> **THE TASK**:
Your answer must be the lines of the entries below, exactly as written, from the first line through the line containing "LED pin SIG: SCK -> none".

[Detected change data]

────────────────

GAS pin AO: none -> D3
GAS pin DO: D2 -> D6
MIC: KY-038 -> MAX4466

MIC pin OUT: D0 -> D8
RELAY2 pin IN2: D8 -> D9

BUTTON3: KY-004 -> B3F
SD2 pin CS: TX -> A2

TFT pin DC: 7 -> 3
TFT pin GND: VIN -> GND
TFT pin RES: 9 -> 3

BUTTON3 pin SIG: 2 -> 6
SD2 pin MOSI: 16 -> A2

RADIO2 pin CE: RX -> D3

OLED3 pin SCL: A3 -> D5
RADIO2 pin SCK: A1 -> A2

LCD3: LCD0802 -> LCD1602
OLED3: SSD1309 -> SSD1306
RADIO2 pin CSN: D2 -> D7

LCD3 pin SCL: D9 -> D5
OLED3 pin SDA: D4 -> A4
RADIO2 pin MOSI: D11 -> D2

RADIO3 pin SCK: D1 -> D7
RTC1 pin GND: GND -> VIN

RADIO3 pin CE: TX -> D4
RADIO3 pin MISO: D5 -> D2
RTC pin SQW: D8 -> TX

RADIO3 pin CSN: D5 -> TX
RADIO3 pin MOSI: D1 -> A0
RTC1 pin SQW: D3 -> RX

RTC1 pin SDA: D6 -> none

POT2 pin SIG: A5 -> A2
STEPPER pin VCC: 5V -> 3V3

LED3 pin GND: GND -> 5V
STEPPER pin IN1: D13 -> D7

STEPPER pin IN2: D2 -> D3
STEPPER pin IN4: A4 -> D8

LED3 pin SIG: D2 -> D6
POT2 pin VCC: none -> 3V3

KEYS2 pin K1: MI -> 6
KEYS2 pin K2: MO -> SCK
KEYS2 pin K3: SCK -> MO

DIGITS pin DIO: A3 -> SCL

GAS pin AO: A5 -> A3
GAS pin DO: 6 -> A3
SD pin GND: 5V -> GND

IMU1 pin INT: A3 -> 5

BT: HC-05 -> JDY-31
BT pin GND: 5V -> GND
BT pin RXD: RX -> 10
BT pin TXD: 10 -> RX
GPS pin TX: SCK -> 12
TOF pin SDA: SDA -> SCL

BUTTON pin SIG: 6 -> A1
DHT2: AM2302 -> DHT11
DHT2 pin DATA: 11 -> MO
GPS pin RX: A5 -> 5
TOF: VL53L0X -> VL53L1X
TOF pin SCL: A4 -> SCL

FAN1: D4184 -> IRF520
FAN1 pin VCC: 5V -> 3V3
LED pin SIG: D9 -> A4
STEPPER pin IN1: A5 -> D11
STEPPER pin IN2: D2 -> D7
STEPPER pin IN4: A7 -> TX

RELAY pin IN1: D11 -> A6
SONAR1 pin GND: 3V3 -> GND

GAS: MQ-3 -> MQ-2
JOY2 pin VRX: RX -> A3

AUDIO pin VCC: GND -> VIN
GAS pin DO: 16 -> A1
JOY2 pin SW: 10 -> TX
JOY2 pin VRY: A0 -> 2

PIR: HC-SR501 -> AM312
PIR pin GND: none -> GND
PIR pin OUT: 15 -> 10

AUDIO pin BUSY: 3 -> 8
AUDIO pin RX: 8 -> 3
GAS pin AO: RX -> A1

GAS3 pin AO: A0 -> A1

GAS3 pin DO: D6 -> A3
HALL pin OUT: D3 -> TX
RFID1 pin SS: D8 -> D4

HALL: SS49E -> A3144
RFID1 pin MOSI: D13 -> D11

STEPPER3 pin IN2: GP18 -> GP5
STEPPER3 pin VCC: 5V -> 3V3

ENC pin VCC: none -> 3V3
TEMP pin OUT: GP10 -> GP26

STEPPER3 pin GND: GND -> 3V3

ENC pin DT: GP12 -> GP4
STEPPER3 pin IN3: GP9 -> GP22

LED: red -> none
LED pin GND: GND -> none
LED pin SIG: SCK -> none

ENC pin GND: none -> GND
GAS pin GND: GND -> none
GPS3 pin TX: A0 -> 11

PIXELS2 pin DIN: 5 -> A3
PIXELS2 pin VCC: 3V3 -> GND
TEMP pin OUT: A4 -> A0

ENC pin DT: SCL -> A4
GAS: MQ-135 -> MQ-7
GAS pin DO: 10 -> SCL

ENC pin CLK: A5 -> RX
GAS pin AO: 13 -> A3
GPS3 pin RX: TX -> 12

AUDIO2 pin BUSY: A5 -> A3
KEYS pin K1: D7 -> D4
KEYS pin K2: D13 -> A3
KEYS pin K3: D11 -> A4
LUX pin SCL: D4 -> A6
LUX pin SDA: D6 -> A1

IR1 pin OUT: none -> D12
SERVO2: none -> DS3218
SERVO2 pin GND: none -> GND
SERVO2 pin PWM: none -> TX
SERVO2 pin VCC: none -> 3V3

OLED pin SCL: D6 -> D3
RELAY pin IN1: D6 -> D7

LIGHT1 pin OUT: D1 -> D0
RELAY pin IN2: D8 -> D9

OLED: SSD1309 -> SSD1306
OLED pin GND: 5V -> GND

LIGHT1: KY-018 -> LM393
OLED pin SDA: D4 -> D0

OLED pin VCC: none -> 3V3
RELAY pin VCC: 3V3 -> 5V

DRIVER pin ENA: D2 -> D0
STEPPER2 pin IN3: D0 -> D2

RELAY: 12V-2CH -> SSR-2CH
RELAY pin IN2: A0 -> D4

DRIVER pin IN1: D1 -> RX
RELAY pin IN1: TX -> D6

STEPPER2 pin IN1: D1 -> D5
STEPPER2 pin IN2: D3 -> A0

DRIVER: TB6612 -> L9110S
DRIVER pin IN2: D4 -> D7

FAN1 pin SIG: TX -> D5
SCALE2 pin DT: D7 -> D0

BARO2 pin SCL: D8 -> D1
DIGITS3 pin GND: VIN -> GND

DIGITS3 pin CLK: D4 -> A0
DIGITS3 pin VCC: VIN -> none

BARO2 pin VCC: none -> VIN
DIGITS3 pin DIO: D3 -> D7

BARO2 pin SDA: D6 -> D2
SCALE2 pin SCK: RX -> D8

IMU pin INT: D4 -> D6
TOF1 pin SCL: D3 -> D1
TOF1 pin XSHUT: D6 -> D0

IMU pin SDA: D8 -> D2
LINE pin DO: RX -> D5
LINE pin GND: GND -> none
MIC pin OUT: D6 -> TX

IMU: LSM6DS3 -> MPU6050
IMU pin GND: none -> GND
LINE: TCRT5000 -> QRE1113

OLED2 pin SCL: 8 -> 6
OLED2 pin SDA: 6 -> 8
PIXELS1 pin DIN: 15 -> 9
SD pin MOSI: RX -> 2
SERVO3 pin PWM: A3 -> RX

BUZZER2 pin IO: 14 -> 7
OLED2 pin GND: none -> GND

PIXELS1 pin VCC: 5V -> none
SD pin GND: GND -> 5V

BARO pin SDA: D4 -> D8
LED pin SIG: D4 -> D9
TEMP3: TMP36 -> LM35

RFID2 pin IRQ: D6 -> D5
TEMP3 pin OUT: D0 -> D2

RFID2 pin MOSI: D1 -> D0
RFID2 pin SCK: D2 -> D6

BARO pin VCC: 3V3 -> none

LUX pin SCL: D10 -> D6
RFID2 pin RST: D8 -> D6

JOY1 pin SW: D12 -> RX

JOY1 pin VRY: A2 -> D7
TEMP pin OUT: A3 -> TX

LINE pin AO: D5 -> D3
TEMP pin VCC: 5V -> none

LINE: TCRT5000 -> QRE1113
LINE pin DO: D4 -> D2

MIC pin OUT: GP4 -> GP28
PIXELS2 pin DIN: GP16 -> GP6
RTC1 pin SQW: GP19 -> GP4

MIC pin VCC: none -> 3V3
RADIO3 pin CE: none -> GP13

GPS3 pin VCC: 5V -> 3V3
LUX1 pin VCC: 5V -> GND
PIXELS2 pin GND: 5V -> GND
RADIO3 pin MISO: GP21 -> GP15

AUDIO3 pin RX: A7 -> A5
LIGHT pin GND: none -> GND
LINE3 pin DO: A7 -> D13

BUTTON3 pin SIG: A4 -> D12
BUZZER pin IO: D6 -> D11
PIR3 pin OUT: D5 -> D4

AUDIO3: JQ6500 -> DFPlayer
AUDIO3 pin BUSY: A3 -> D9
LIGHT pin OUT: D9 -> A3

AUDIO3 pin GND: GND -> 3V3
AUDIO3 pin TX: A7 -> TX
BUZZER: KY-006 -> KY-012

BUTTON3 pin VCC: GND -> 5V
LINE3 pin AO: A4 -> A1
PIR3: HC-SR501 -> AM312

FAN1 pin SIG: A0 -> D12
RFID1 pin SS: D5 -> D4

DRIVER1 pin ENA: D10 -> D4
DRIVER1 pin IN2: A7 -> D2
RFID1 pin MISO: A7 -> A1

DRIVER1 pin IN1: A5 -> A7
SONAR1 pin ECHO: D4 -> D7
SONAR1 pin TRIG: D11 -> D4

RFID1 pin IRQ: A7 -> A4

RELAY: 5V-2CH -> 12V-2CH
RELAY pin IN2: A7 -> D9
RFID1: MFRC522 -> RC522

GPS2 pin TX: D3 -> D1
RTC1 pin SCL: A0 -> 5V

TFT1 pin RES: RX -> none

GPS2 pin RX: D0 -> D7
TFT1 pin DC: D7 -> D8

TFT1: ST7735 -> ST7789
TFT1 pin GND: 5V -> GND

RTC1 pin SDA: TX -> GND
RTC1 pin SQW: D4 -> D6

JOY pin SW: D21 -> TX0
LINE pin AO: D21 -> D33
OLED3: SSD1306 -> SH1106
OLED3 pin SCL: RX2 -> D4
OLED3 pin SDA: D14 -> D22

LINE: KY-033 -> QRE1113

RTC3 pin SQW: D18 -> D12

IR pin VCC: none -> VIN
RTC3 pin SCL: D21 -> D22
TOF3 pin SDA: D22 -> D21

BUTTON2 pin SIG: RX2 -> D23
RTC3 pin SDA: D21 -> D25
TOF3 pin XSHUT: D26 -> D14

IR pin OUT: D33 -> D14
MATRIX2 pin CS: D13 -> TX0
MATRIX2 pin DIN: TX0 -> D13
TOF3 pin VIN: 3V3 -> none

────────────────

> **PROBLEM SOLUTION**:
GAS pin AO: none -> D3
GAS pin DO: D2 -> D6
MIC: KY-038 -> MAX4466

MIC pin OUT: D0 -> D8
RELAY2 pin IN2: D8 -> D9

BUTTON3: KY-004 -> B3F
SD2 pin CS: TX -> A2

TFT pin DC: 7 -> 3
TFT pin GND: VIN -> GND
TFT pin RES: 9 -> 3

BUTTON3 pin SIG: 2 -> 6
SD2 pin MOSI: 16 -> A2

RADIO2 pin CE: RX -> D3

OLED3 pin SCL: A3 -> D5
RADIO2 pin SCK: A1 -> A2

LCD3: LCD0802 -> LCD1602
OLED3: SSD1309 -> SSD1306
RADIO2 pin CSN: D2 -> D7

LCD3 pin SCL: D9 -> D5
OLED3 pin SDA: D4 -> A4
RADIO2 pin MOSI: D11 -> D2

RADIO3 pin SCK: D1 -> D7
RTC1 pin GND: GND -> VIN

RADIO3 pin CE: TX -> D4
RADIO3 pin MISO: D5 -> D2
RTC pin SQW: D8 -> TX

RADIO3 pin CSN: D5 -> TX
RADIO3 pin MOSI: D1 -> A0
RTC1 pin SQW: D3 -> RX

RTC1 pin SDA: D6 -> none

POT2 pin SIG: A5 -> A2
STEPPER pin VCC: 5V -> 3V3

LED3 pin GND: GND -> 5V
STEPPER pin IN1: D13 -> D7

STEPPER pin IN2: D2 -> D3
STEPPER pin IN4: A4 -> D8

LED3 pin SIG: D2 -> D6
POT2 pin VCC: none -> 3V3

KEYS2 pin K1: MI -> 6
KEYS2 pin K2: MO -> SCK
KEYS2 pin K3: SCK -> MO

DIGITS pin DIO: A3 -> SCL

GAS pin AO: A5 -> A3
GAS pin DO: 6 -> A3
SD pin GND: 5V -> GND

IMU1 pin INT: A3 -> 5

BT: HC-05 -> JDY-31
BT pin GND: 5V -> GND
BT pin RXD: RX -> 10
BT pin TXD: 10 -> RX
GPS pin TX: SCK -> 12
TOF pin SDA: SDA -> SCL

BUTTON pin SIG: 6 -> A1
DHT2: AM2302 -> DHT11
DHT2 pin DATA: 11 -> MO
GPS pin RX: A5 -> 5
TOF: VL53L0X -> VL53L1X
TOF pin SCL: A4 -> SCL

FAN1: D4184 -> IRF520
FAN1 pin VCC: 5V -> 3V3
LED pin SIG: D9 -> A4
STEPPER pin IN1: A5 -> D11
STEPPER pin IN2: D2 -> D7
STEPPER pin IN4: A7 -> TX

RELAY pin IN1: D11 -> A6
SONAR1 pin GND: 3V3 -> GND

GAS: MQ-3 -> MQ-2
JOY2 pin VRX: RX -> A3

AUDIO pin VCC: GND -> VIN
GAS pin DO: 16 -> A1
JOY2 pin SW: 10 -> TX
JOY2 pin VRY: A0 -> 2

PIR: HC-SR501 -> AM312
PIR pin GND: none -> GND
PIR pin OUT: 15 -> 10

AUDIO pin BUSY: 3 -> 8
AUDIO pin RX: 8 -> 3
GAS pin AO: RX -> A1

GAS3 pin AO: A0 -> A1

GAS3 pin DO: D6 -> A3
HALL pin OUT: D3 -> TX
RFID1 pin SS: D8 -> D4

HALL: SS49E -> A3144
RFID1 pin MOSI: D13 -> D11

STEPPER3 pin IN2: GP18 -> GP5
STEPPER3 pin VCC: 5V -> 3V3

ENC pin VCC: none -> 3V3
TEMP pin OUT: GP10 -> GP26

STEPPER3 pin GND: GND -> 3V3

ENC pin DT: GP12 -> GP4
STEPPER3 pin IN3: GP9 -> GP22

LED: red -> none
LED pin GND: GND -> none
LED pin SIG: SCK -> none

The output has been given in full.